● **What to do**:
Starting with the line that contains "sticky (182, 167)" and ending with the line that contains "coordinates (555, 1228).", lay out those lines of the items below as a numbered list, skipping any blank lines. Include nothing from outside that span.

(Rows showing where targets appear)
## Start

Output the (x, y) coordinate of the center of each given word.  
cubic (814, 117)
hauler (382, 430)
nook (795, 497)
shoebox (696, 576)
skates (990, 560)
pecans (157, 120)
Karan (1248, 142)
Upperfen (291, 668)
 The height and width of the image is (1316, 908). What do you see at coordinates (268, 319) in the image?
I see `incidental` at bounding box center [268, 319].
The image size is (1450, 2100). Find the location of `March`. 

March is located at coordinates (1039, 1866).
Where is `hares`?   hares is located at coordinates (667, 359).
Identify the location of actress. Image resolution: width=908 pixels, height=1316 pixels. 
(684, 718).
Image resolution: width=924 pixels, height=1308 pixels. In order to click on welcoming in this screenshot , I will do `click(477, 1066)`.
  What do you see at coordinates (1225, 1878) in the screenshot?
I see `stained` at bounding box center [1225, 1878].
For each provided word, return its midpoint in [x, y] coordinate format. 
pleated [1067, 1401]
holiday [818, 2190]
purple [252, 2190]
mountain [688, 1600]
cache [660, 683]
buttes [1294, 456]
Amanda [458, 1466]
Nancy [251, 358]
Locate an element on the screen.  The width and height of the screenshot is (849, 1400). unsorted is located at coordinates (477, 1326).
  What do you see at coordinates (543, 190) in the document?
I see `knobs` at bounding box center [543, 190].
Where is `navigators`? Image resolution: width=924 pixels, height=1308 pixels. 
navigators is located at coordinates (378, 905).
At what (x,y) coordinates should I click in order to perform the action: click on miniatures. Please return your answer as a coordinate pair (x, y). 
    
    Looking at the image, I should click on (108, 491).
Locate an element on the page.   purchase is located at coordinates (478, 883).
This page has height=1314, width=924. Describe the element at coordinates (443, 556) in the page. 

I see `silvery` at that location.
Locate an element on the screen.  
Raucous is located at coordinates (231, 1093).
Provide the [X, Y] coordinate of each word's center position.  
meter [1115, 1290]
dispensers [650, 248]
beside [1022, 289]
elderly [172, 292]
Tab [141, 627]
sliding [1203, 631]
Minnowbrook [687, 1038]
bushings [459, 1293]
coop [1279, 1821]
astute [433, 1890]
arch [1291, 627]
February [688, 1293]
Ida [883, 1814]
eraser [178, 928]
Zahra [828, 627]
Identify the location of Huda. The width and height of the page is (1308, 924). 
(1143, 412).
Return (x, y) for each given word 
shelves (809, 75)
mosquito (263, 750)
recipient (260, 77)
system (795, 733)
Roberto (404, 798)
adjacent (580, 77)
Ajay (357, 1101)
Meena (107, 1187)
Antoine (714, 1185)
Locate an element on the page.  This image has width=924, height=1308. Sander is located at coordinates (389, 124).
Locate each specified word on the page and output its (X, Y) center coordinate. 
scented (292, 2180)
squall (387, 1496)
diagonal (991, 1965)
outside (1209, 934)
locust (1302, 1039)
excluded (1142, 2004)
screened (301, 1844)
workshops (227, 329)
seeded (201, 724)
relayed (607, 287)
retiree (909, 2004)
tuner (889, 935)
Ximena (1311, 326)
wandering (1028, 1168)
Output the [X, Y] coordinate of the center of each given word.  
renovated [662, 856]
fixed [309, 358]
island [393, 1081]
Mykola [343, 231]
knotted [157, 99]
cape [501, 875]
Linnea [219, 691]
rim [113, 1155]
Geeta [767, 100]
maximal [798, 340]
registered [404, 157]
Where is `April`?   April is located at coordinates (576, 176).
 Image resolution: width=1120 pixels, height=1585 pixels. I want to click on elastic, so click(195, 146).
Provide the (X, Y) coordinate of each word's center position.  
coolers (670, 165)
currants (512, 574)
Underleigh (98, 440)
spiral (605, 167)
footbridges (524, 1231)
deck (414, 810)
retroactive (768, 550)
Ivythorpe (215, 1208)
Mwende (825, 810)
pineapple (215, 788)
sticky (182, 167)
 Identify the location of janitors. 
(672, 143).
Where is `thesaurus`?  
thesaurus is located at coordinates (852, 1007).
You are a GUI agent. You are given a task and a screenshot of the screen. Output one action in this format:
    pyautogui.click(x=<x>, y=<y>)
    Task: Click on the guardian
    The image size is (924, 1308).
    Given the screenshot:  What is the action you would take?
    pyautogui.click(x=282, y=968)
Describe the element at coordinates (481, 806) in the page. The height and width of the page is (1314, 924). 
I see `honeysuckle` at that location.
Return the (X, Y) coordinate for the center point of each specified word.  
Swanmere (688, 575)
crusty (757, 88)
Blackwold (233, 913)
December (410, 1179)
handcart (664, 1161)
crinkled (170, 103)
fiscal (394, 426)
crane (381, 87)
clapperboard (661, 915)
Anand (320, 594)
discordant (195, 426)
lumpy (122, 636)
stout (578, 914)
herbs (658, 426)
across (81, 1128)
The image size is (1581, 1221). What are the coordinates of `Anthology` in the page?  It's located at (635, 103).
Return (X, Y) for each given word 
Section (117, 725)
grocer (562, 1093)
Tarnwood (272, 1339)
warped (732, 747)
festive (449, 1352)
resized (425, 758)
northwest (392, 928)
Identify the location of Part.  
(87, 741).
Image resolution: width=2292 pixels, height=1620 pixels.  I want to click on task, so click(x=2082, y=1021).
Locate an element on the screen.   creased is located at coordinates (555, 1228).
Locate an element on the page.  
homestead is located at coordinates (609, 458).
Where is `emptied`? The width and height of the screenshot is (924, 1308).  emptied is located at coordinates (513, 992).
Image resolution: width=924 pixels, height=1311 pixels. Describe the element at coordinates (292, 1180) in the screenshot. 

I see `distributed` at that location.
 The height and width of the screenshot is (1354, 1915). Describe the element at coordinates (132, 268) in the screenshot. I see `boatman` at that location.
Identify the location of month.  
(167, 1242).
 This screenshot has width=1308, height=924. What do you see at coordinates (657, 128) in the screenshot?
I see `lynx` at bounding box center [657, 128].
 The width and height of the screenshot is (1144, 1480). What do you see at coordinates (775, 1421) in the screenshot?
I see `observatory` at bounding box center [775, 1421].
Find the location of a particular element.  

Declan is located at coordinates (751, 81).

## End

● **The output**:
1. sticky (182, 167)
2.  Identify the location of janitors. 
3. (672, 143).
4. Where is `thesaurus`?  
5. thesaurus is located at coordinates (852, 1007).
6. You are a GUI agent. You are given a task and a screenshot of the screen. Output one action in this format:
7.     pyautogui.click(x=<x>, y=<y>)
8.     Task: Click on the guardian
9.     The image size is (924, 1308).
10.     Given the screenshot:  What is the action you would take?
11.     pyautogui.click(x=282, y=968)
12. Describe the element at coordinates (481, 806) in the page. The height and width of the page is (1314, 924). 
13. I see `honeysuckle` at that location.
14. Return the (X, Y) coordinate for the center point of each specified word.  
15. Swanmere (688, 575)
16. crusty (757, 88)
17. Blackwold (233, 913)
18. December (410, 1179)
19. handcart (664, 1161)
20. crinkled (170, 103)
21. fiscal (394, 426)
22. crane (381, 87)
23. clapperboard (661, 915)
24. Anand (320, 594)
25. discordant (195, 426)
26. lumpy (122, 636)
27. stout (578, 914)
28. herbs (658, 426)
29. across (81, 1128)
30. The image size is (1581, 1221). What are the coordinates of `Anthology` in the page?  It's located at (635, 103).
31. Return (X, Y) for each given word 
32. Section (117, 725)
33. grocer (562, 1093)
34. Tarnwood (272, 1339)
35. warped (732, 747)
36. festive (449, 1352)
37. resized (425, 758)
38. northwest (392, 928)
39. Identify the location of Part.  
40. (87, 741).
41. Image resolution: width=2292 pixels, height=1620 pixels.  I want to click on task, so click(x=2082, y=1021).
42. Locate an element on the screen.   creased is located at coordinates (555, 1228).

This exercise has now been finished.